Assigned task: The range runs from the line containing "C205: 33nF (-12V, GND) -> 33nF (+12V, GND)" to the last line of the entries. Copy that range exactly, omitting pictures.

[Dataset excerpts]

####

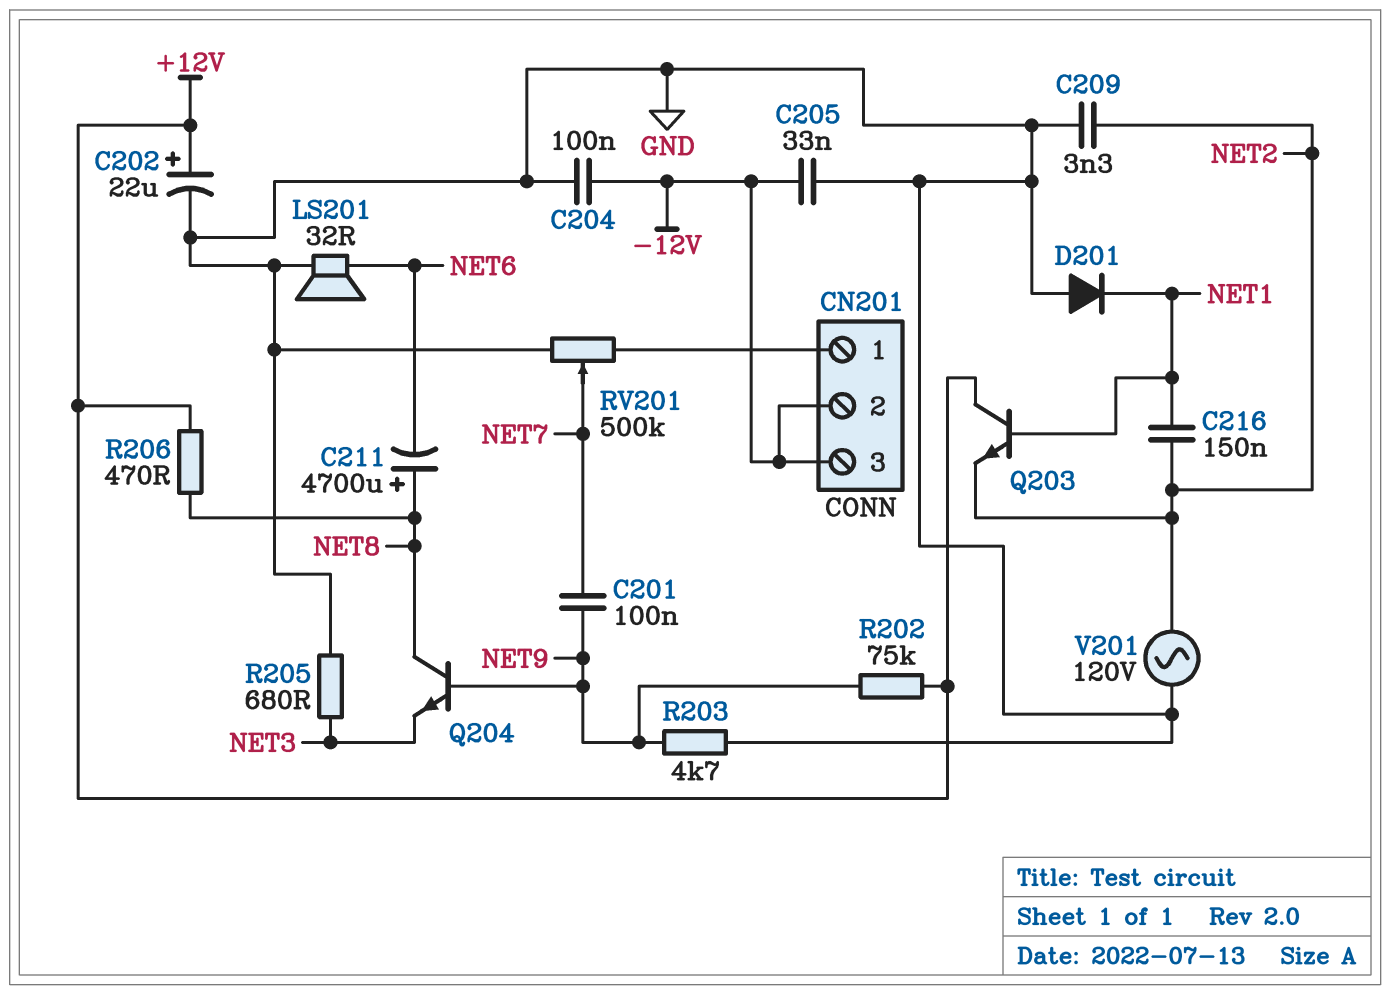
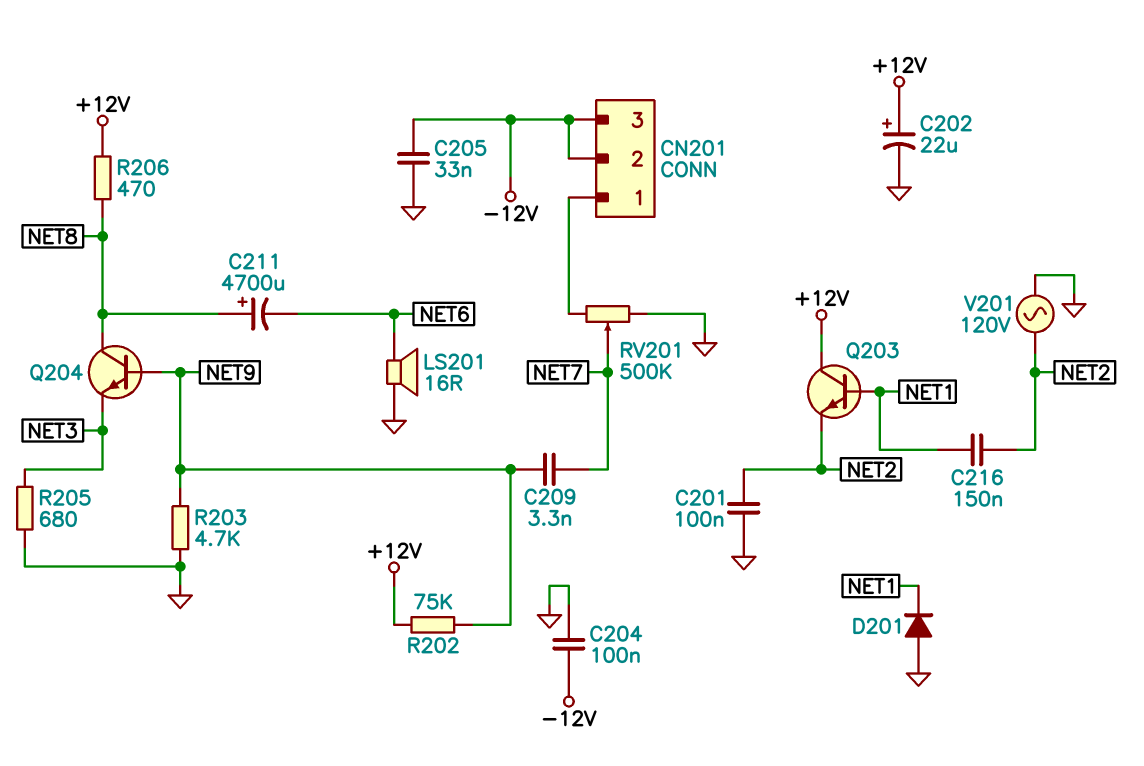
C201: 100nF (NET7, NET9) -> 100nF (GND, NET2)
C209: 3.3nF (GND, NET2) -> 3.3nF (NET7, NET9)
LS201: speaker 32R (GND, NET6) -> speaker 16R (GND, NET6)

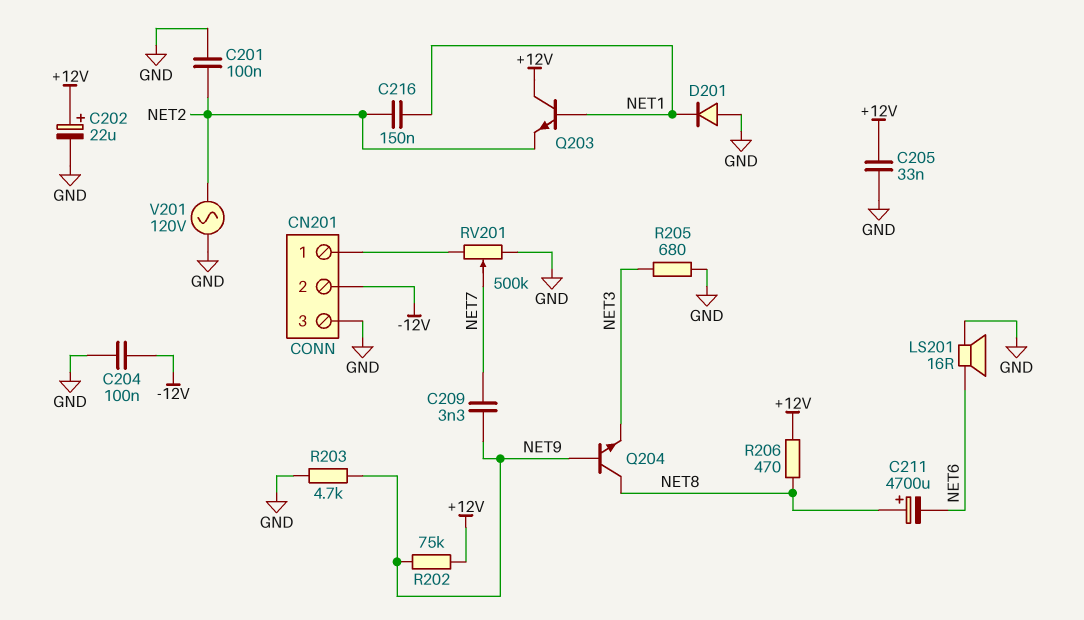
C205: 33nF (-12V, GND) -> 33nF (+12V, GND)
CN201 pin 3: -12V -> GND

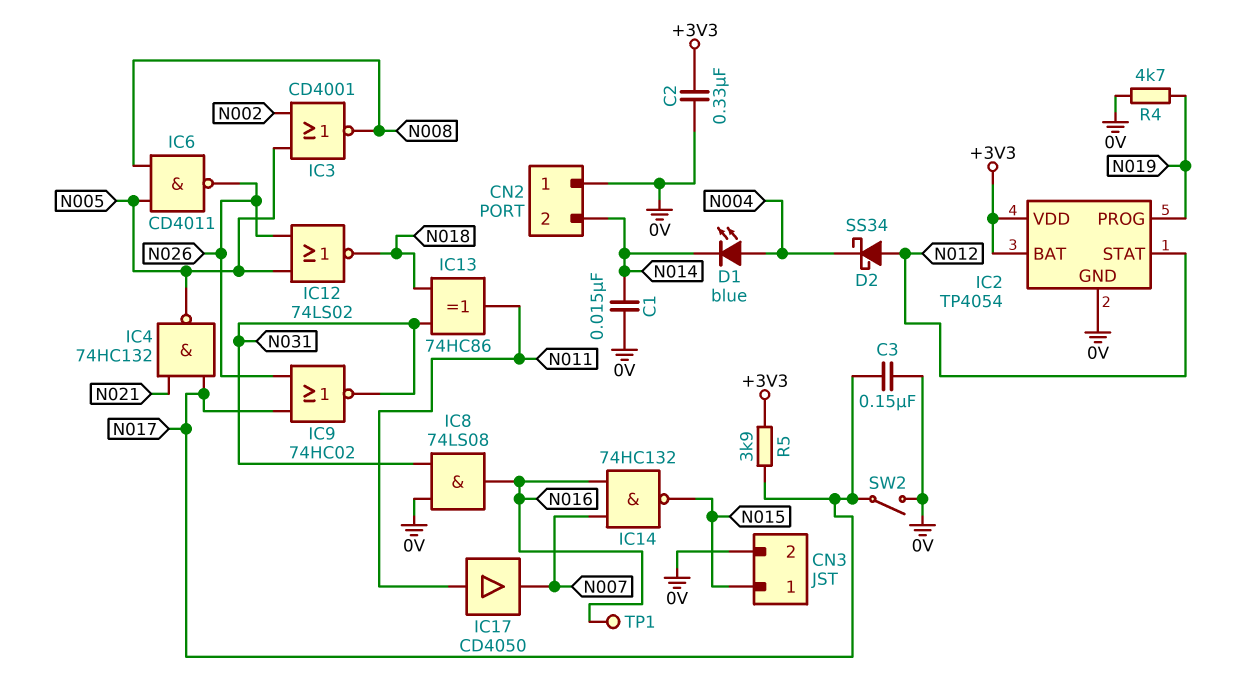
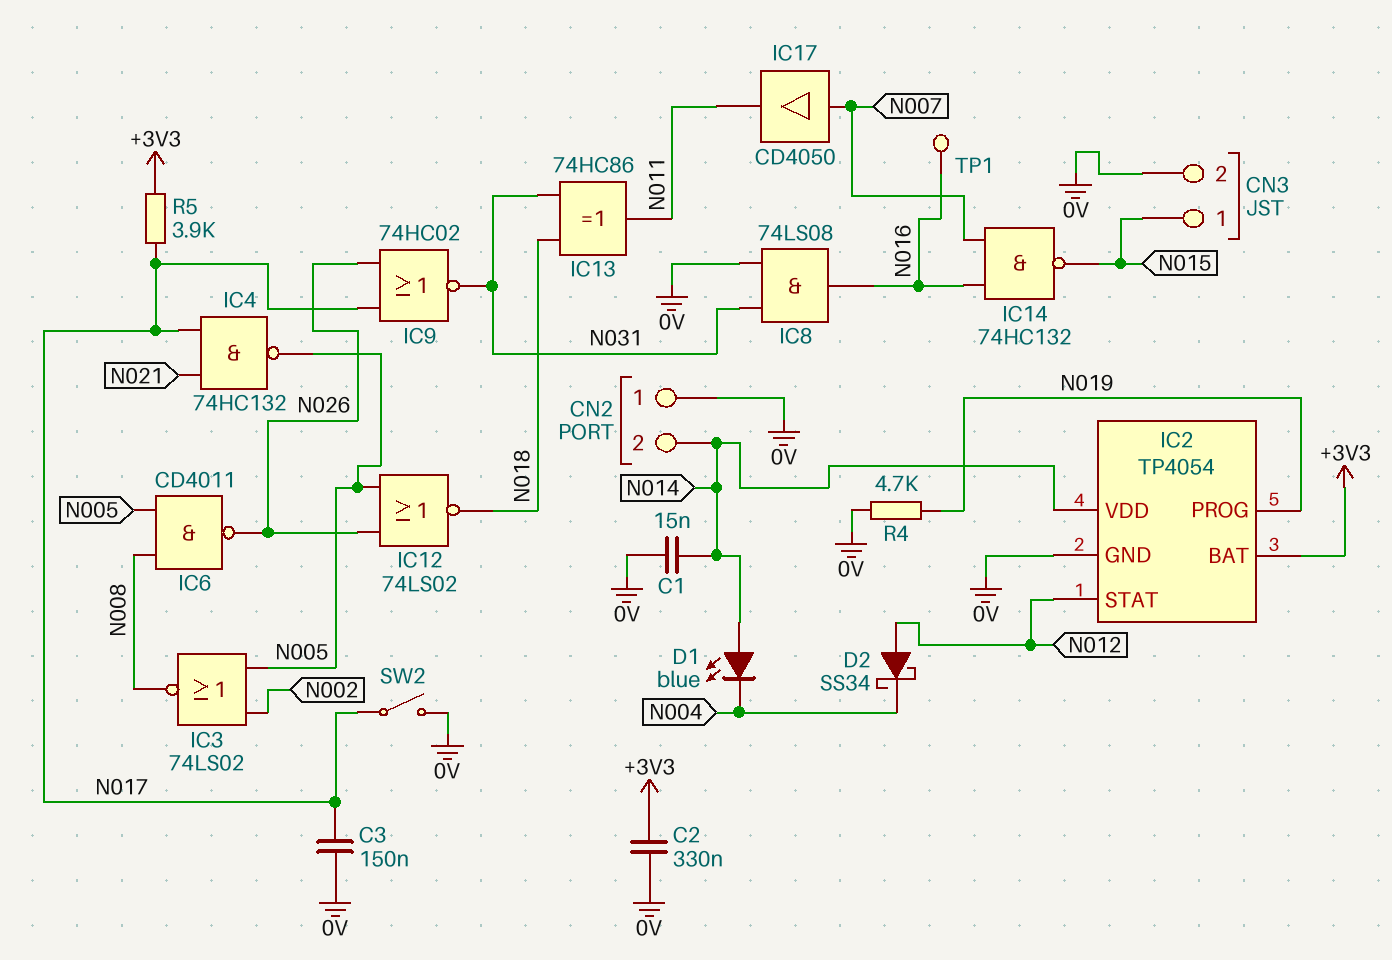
D1: LED blue (A N004, K N014) -> LED blue (A N014, K N004)
IC2 pin VDD: +3V3 -> N014
IC3: NOR CD4001 (in N002, in N005, out N008) -> NOR 74LS02 (in N002, in N005, out N008)
IC17: buffer CD4050 (in N011, out N007) -> buffer CD4050 (in N007, out N011)

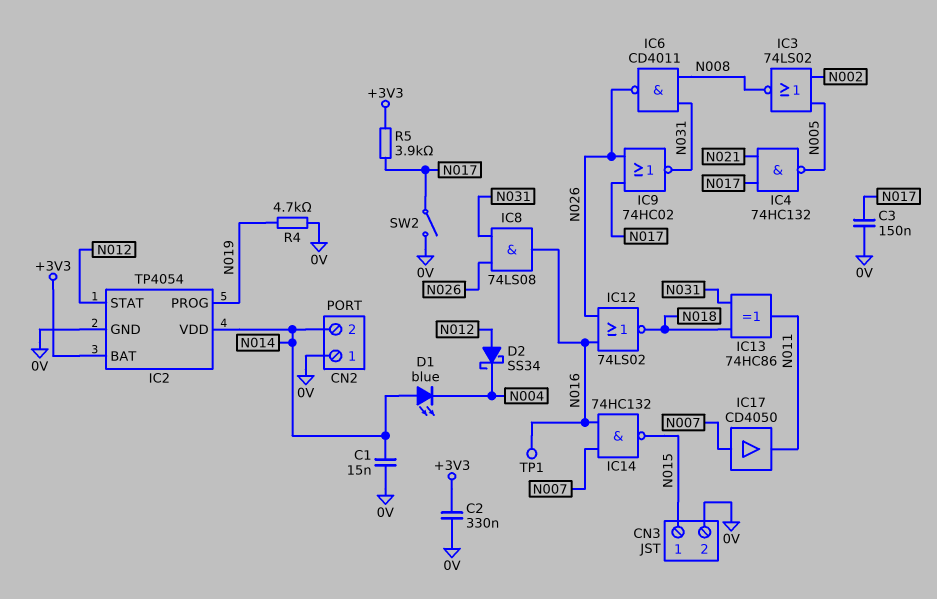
IC6: NAND CD4011 (in N005, in N008, out N026) -> NAND CD4011 (in N008, in N031, out N026)
IC8: AND 74LS08 (in 0V, in N031, out N016) -> AND 74LS08 (in N026, in N031, out N016)
IC12: NOR 74LS02 (in N005, in N026, out N018) -> NOR 74LS02 (in N016, in N026, out N018)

####

Written response:
C205: 33nF (-12V, GND) -> 33nF (+12V, GND)
CN201 pin 3: -12V -> GND

D1: LED blue (A N004, K N014) -> LED blue (A N014, K N004)
IC2 pin VDD: +3V3 -> N014
IC3: NOR CD4001 (in N002, in N005, out N008) -> NOR 74LS02 (in N002, in N005, out N008)
IC17: buffer CD4050 (in N011, out N007) -> buffer CD4050 (in N007, out N011)

IC6: NAND CD4011 (in N005, in N008, out N026) -> NAND CD4011 (in N008, in N031, out N026)
IC8: AND 74LS08 (in 0V, in N031, out N016) -> AND 74LS08 (in N026, in N031, out N016)
IC12: NOR 74LS02 (in N005, in N026, out N018) -> NOR 74LS02 (in N016, in N026, out N018)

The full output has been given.